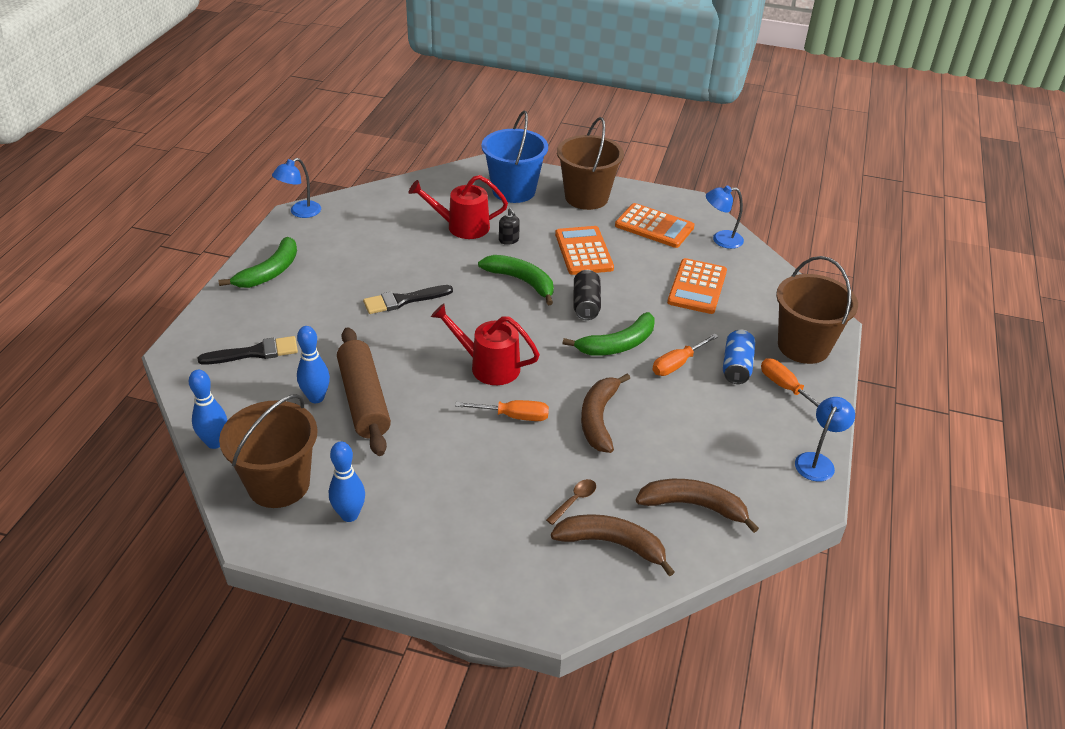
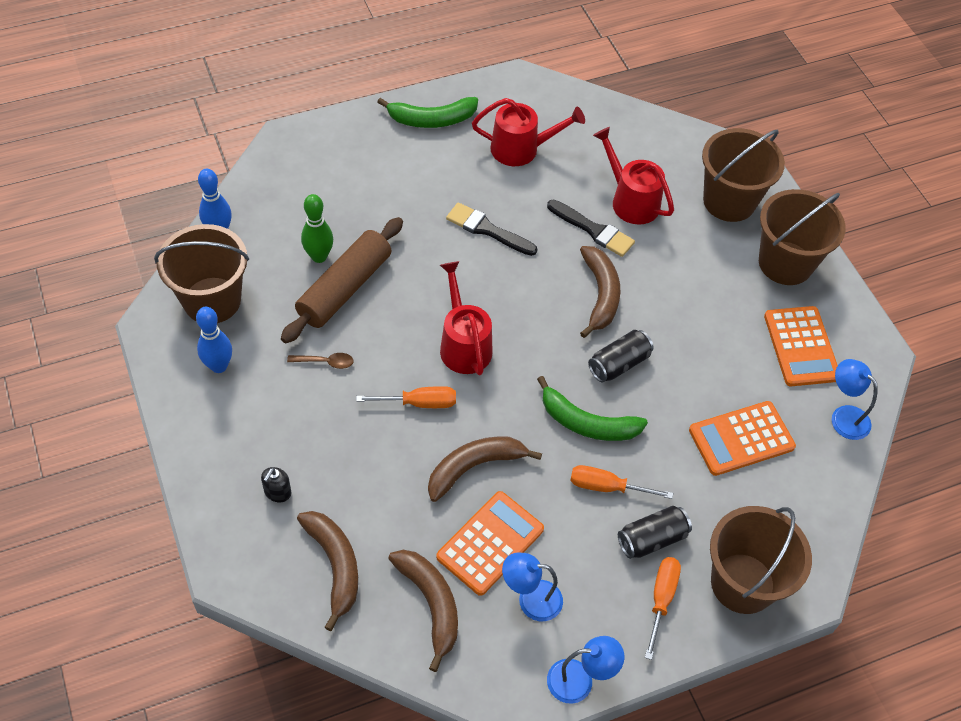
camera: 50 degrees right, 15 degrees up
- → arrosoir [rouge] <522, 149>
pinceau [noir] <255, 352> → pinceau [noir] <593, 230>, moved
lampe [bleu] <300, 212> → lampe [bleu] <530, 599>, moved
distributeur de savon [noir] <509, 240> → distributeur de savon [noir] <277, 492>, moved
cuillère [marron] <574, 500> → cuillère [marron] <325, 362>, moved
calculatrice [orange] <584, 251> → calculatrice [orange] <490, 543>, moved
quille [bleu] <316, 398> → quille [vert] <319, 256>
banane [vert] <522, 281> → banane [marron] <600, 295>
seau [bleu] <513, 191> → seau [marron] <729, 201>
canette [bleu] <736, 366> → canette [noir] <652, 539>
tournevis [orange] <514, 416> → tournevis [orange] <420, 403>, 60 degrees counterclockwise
* * *
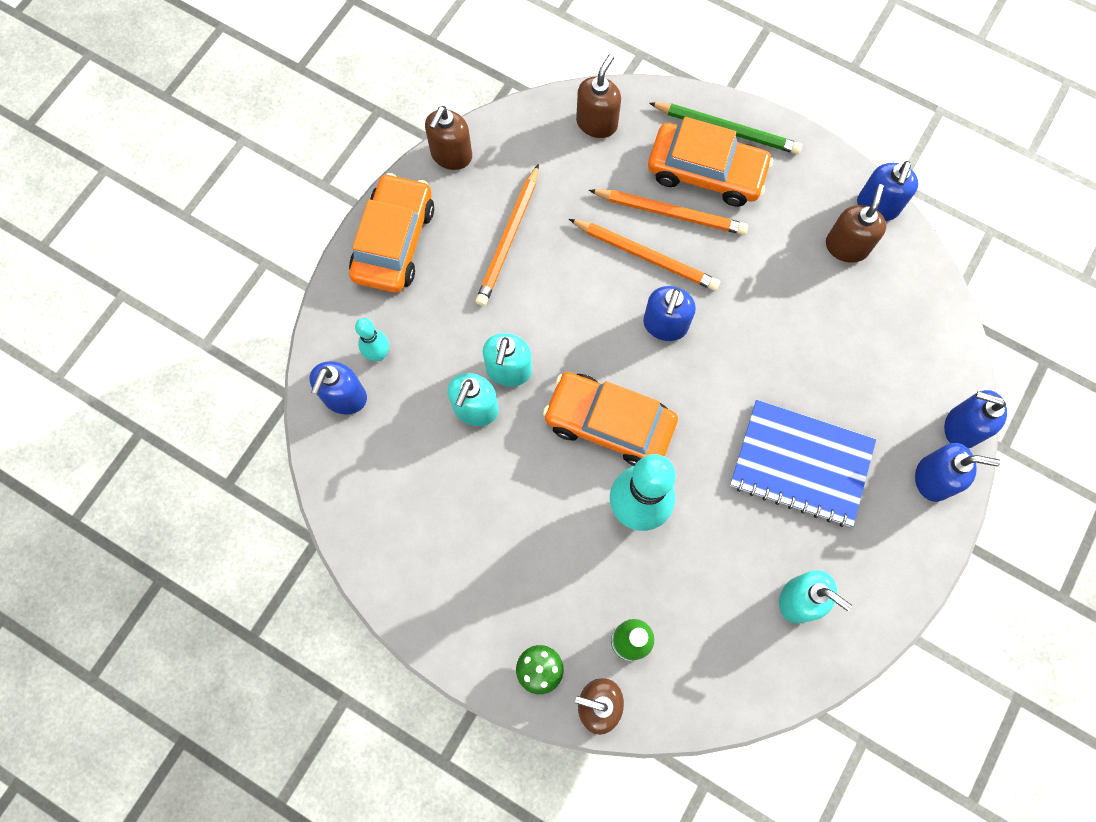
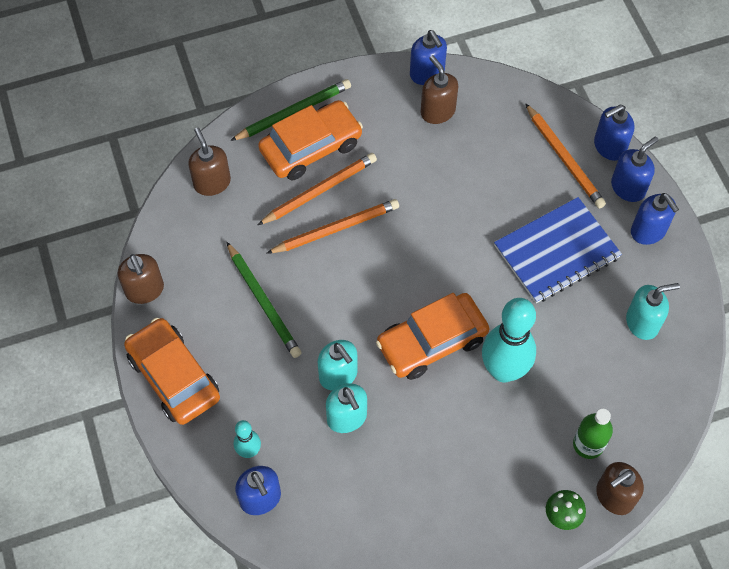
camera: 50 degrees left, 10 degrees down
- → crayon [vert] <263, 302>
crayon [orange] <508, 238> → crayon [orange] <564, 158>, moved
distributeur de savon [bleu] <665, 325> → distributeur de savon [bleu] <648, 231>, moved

Work request → When the word "degrees" appears in a line of the listing, pull that line out.

Response to the task →
camera: 50 degrees right, 15 degrees up
tournevis [orange] <514, 416> → tournevis [orange] <420, 403>, 60 degrees counterclockwise
camera: 50 degrees left, 10 degrees down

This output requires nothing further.